Image sequences with shape edits:
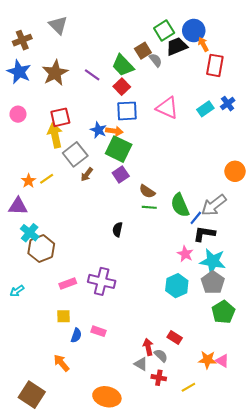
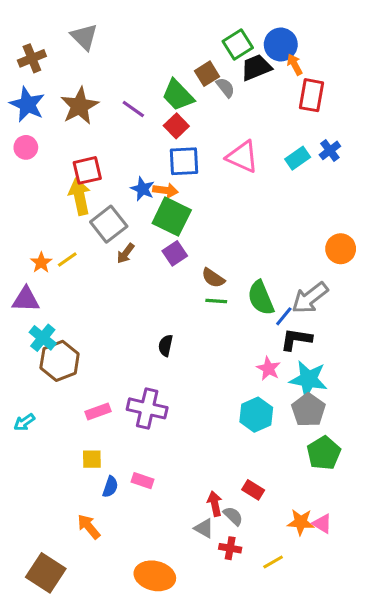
pink circle: (18, 114) -> (26, 147), moved
black semicircle: (117, 230) -> (166, 346), moved

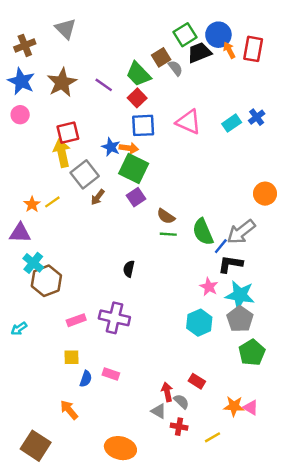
red rectangle: (311, 95) -> (253, 49), moved

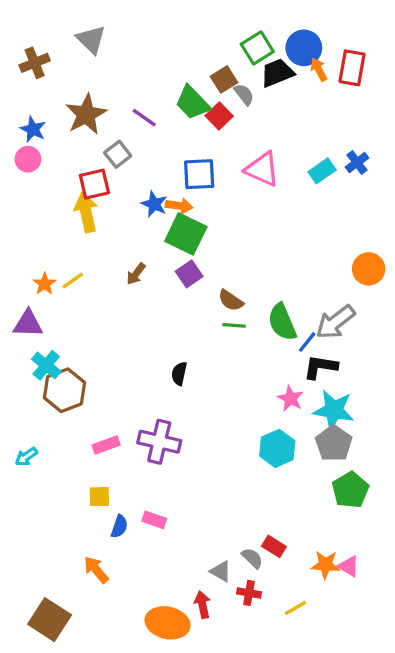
blue star: (21, 81) -> (33, 129), moved, size x0.7
red square: (137, 98) -> (219, 116), moved
gray square: (85, 174) -> (118, 154), moved, size x0.7
red rectangle: (197, 381) -> (274, 546), moved
red arrow: (167, 392) -> (202, 605), moved

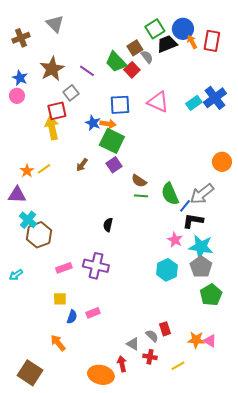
blue cross: (357, 163) -> (215, 98), size x1.6
pink rectangle: (154, 520) -> (93, 313), turned -40
red rectangle: (274, 546) -> (165, 329), turned 40

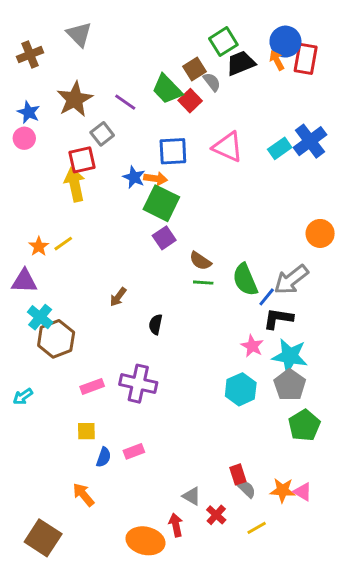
blue circle: (183, 29) -> (285, 42), moved
brown arrow: (82, 165) -> (118, 297), moved
gray semicircle: (152, 336) -> (246, 489), moved
red cross: (150, 357) -> (216, 515), turned 32

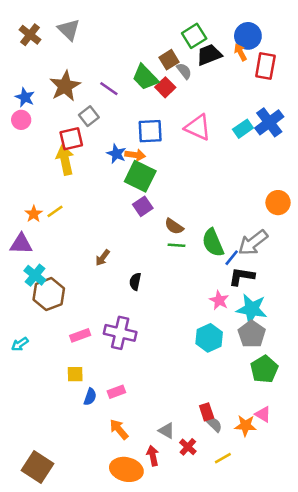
brown cross: (30, 55) -> (30, 35), moved, turned -30
red rectangle: (306, 59) -> (265, 66), moved
pink triangle: (303, 492) -> (263, 414), moved
orange arrow: (83, 495) -> (119, 429), moved

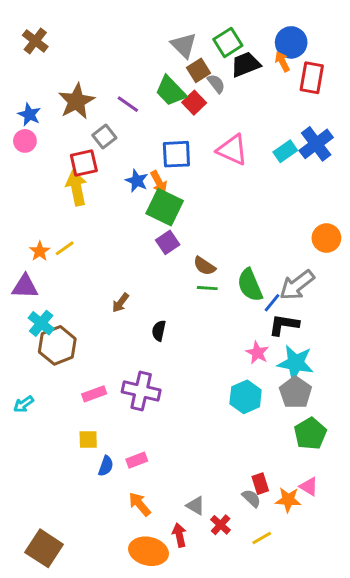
gray triangle: (69, 30) -> (184, 45), moved
orange arrow: (135, 155) -> (159, 182), turned 54
red rectangle: (207, 412) -> (260, 484), moved

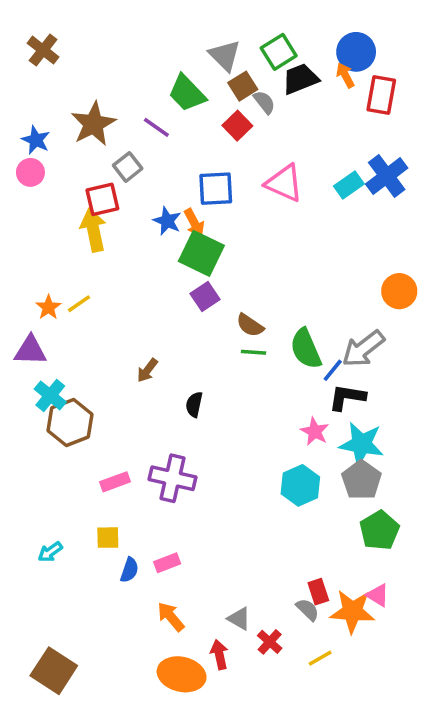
green trapezoid: (171, 91) -> (187, 93), moved
cyan arrow: (23, 404) -> (50, 552), moved
orange star: (288, 500) -> (352, 611), size x1.4

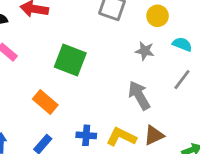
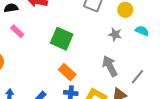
gray line: (182, 80) -> (137, 77), moved
orange rectangle: (45, 102) -> (67, 72), moved

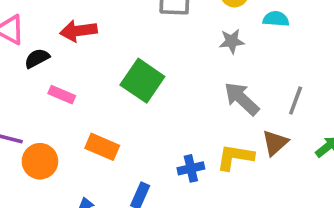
green square: (62, 39) -> (142, 81), turned 30
orange rectangle: (67, 72) -> (102, 147), moved

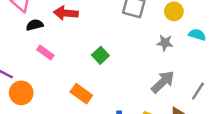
green square: (142, 81) -> (100, 55), size x0.6
gray arrow: (242, 99) -> (163, 82), turned 80
orange rectangle: (102, 147) -> (81, 94), moved

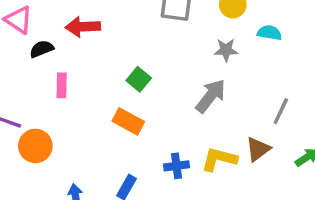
pink rectangle: (45, 52) -> (62, 85), turned 63
gray arrow: (163, 82) -> (211, 96), moved
orange rectangle: (81, 94) -> (128, 121), moved

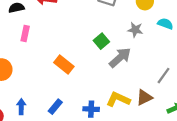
green square: (139, 79) -> (101, 41), moved
blue cross: (177, 166) -> (91, 109), moved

_THE TASK_:
After removing each picture, print the entries above exactly as they were.

_SOLUTION TO THE PROBLEM_:
pink circle: (18, 114) -> (26, 147), moved
black semicircle: (117, 230) -> (166, 346), moved

red rectangle: (311, 95) -> (253, 49), moved

blue star: (21, 81) -> (33, 129), moved, size x0.7
red square: (137, 98) -> (219, 116), moved
gray square: (85, 174) -> (118, 154), moved, size x0.7
red rectangle: (197, 381) -> (274, 546), moved
red arrow: (167, 392) -> (202, 605), moved

blue cross: (357, 163) -> (215, 98), size x1.6
pink rectangle: (154, 520) -> (93, 313), turned -40
red rectangle: (274, 546) -> (165, 329), turned 40

blue circle: (183, 29) -> (285, 42), moved
brown arrow: (82, 165) -> (118, 297), moved
gray semicircle: (152, 336) -> (246, 489), moved
red cross: (150, 357) -> (216, 515), turned 32

brown cross: (30, 55) -> (30, 35), moved, turned -30
red rectangle: (306, 59) -> (265, 66), moved
pink triangle: (303, 492) -> (263, 414), moved
orange arrow: (83, 495) -> (119, 429), moved

gray triangle: (69, 30) -> (184, 45), moved
orange arrow: (135, 155) -> (159, 182), turned 54
red rectangle: (207, 412) -> (260, 484), moved

green trapezoid: (171, 91) -> (187, 93), moved
cyan arrow: (23, 404) -> (50, 552), moved
orange star: (288, 500) -> (352, 611), size x1.4

gray line: (182, 80) -> (137, 77), moved
orange rectangle: (45, 102) -> (67, 72), moved

green square: (62, 39) -> (142, 81), turned 30
orange rectangle: (67, 72) -> (102, 147), moved

green square: (142, 81) -> (100, 55), size x0.6
gray arrow: (242, 99) -> (163, 82), turned 80
orange rectangle: (102, 147) -> (81, 94), moved

pink rectangle: (45, 52) -> (62, 85), turned 63
gray arrow: (163, 82) -> (211, 96), moved
orange rectangle: (81, 94) -> (128, 121), moved

green square: (139, 79) -> (101, 41), moved
blue cross: (177, 166) -> (91, 109), moved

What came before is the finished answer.